● What is being asked
Copy, from the entries below, each line where the word "VBUS" can be found.

[Change detection data]
____
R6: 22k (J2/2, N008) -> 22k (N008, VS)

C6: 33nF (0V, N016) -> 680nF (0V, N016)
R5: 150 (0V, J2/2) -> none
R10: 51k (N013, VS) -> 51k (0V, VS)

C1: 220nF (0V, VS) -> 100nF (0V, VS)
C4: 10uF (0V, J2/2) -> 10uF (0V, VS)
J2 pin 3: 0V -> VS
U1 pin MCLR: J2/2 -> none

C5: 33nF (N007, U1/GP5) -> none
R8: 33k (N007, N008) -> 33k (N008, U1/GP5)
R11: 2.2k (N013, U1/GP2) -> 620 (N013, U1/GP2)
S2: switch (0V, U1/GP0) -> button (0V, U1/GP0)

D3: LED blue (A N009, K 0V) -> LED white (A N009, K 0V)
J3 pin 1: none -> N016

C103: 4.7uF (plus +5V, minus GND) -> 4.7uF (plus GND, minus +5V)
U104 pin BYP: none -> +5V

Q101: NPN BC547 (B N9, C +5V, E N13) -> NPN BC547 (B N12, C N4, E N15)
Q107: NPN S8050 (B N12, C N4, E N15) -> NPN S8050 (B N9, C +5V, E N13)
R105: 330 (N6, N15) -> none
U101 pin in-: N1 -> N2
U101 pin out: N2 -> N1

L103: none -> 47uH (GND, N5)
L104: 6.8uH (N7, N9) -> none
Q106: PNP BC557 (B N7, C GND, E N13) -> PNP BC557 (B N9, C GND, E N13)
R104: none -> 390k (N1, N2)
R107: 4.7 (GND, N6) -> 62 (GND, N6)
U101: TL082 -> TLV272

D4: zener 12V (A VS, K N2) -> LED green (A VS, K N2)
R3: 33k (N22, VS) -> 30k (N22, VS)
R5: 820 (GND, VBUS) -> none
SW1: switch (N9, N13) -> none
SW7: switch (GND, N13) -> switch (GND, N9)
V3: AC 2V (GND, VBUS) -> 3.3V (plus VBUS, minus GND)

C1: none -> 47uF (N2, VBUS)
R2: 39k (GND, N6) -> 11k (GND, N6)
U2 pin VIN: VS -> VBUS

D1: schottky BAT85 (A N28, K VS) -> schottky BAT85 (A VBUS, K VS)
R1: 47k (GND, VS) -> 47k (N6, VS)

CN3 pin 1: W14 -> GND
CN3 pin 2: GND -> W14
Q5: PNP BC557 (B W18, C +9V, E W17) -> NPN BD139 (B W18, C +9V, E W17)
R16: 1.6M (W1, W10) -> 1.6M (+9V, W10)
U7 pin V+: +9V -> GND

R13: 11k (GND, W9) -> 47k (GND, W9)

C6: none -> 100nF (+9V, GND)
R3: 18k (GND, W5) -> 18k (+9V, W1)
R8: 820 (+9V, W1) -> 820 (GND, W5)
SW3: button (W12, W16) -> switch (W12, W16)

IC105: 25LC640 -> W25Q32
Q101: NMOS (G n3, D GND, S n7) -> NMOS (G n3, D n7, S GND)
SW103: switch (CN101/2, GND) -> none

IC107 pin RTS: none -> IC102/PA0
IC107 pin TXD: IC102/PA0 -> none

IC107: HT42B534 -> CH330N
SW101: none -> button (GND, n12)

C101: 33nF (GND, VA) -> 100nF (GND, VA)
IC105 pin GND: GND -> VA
____
● Result below
R5: 820 (GND, VBUS) -> none
V3: AC 2V (GND, VBUS) -> 3.3V (plus VBUS, minus GND)
C1: none -> 47uF (N2, VBUS)
U2 pin VIN: VS -> VBUS
D1: schottky BAT85 (A N28, K VS) -> schottky BAT85 (A VBUS, K VS)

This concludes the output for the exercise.